▶ _Task item_:
Would you give the listing again exactly, without its images?

▶ _Given data_:
******

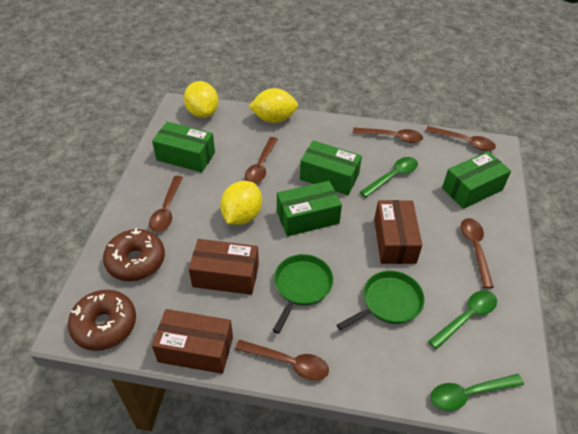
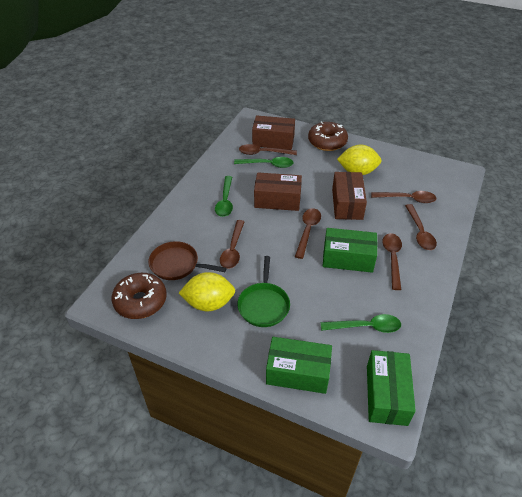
brown pan: 0 -> 1
green box: 4 -> 3
green pan: 2 -> 1
yellow lemon: 3 -> 2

******

▶ _Expected output_:
brown pan: 0 -> 1
green box: 4 -> 3
green pan: 2 -> 1
yellow lemon: 3 -> 2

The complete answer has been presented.